> [YOUR GOAL]:
Only lines containing the word "black" belong in the answer; copy each one from the records.

□ □ □ □ □ □ □

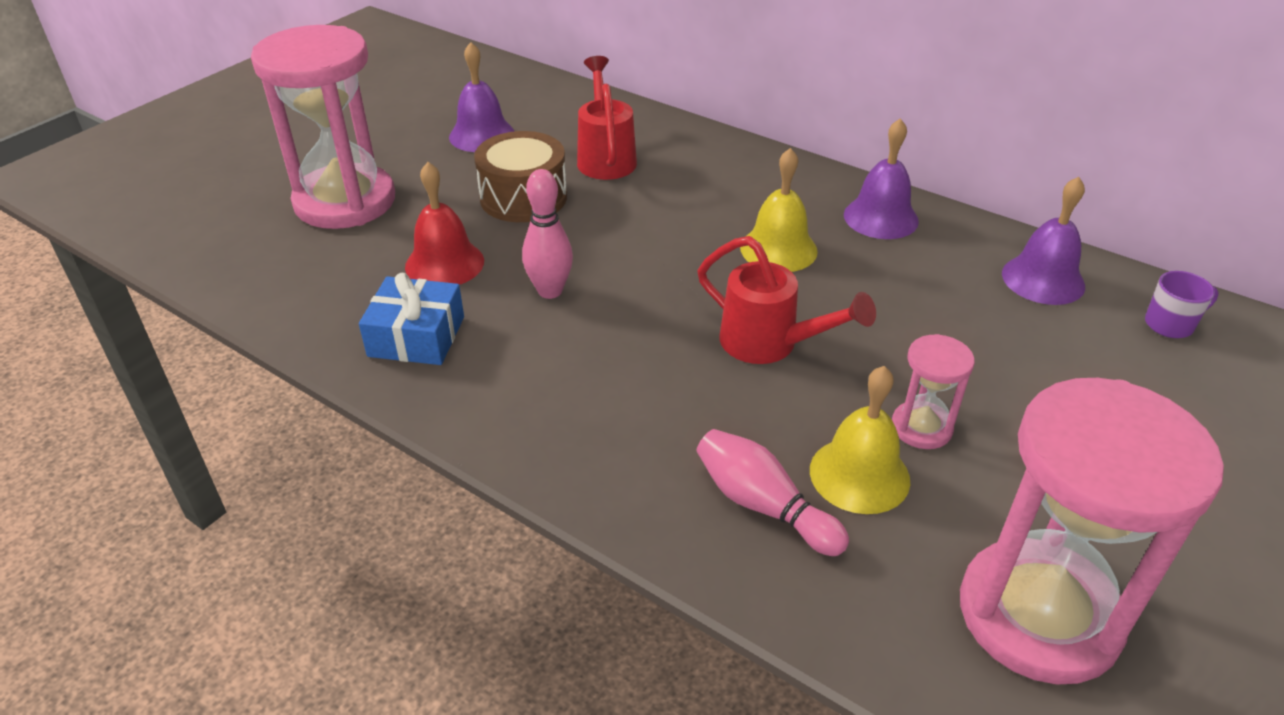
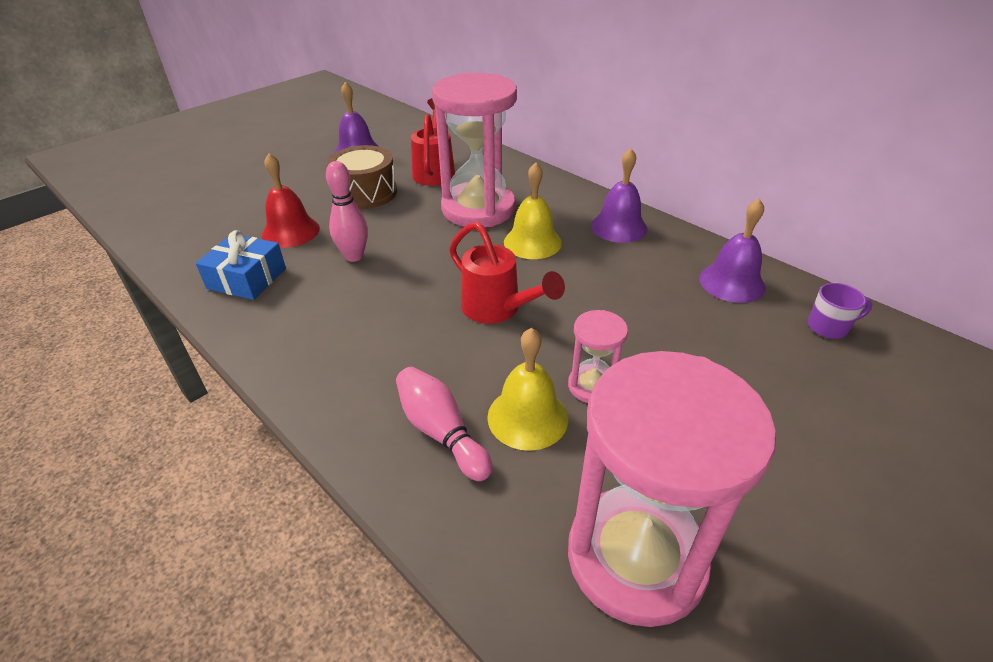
camera: 10 degrees right, 0 degrees up
pink hourglass [251,25,395,229] -> pink hourglass moved to [432,73,517,227]

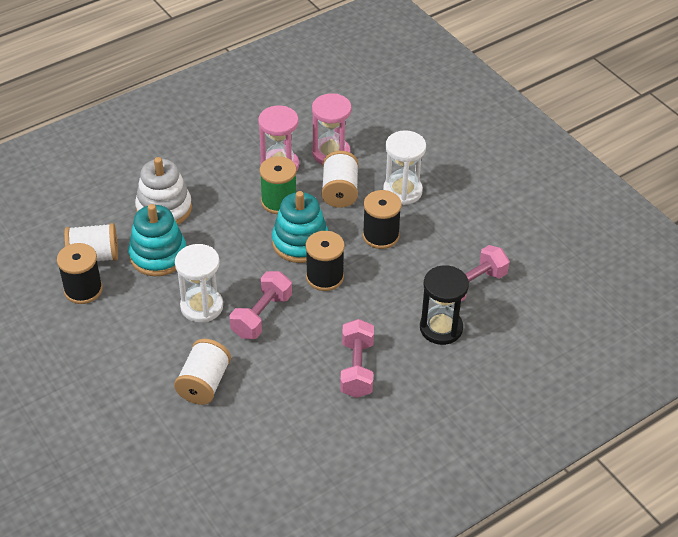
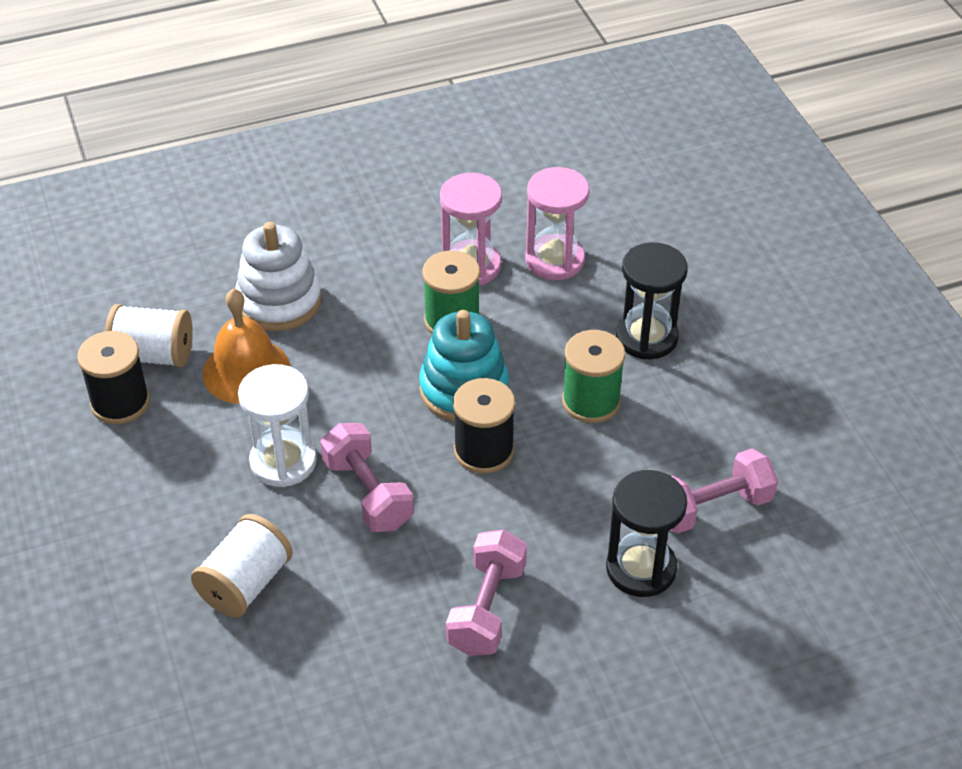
camera: 15 degrees right, 0 degrees up
turquoise stacking toy [128,204,186,276] -> orange bell [203,288,290,404]
pink dumbbell [229,271,292,339] -> pink dumbbell turned 75 degrees counterclockwise [320,423,414,532]
white spool [322,151,359,208] -> none
black spool [363,190,401,249] -> green spool [562,330,625,423]
white hourglass [383,130,426,205] -> black hourglass [616,242,688,359]

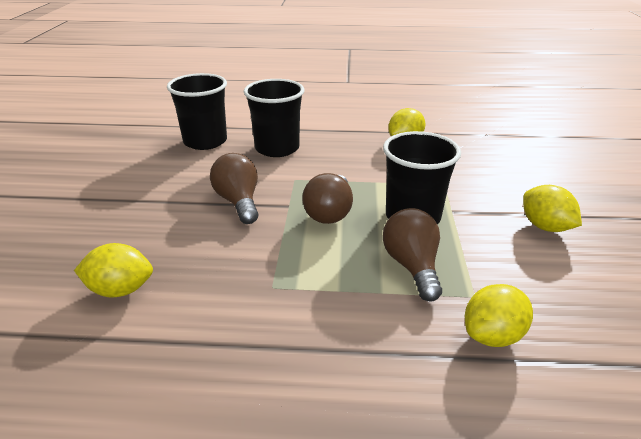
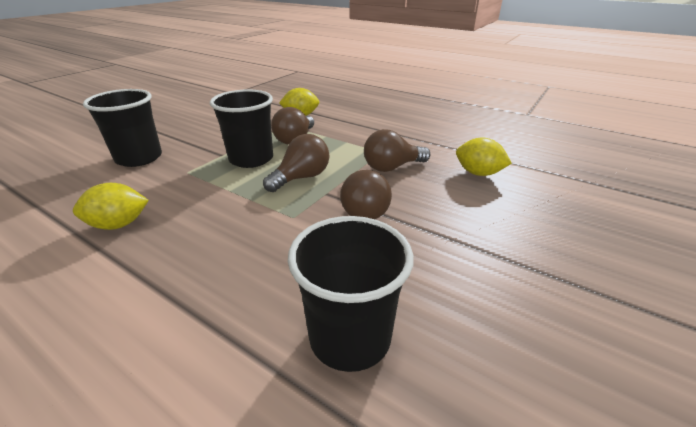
camera: 150 degrees left, 0 degrees up
black cup [244,79,304,157] -> black cup moved to [83,89,162,167]
yellow lemon [523,185,582,232] -> none
none -> brown light bulb [364,129,430,172]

□ □ □ □ □ □ □

> [COMPLETED TASK]:
black spool [363,190,401,249] -> green spool [562,330,625,423]
white hourglass [383,130,426,205] -> black hourglass [616,242,688,359]
black cup [244,79,304,157] -> black cup moved to [83,89,162,167]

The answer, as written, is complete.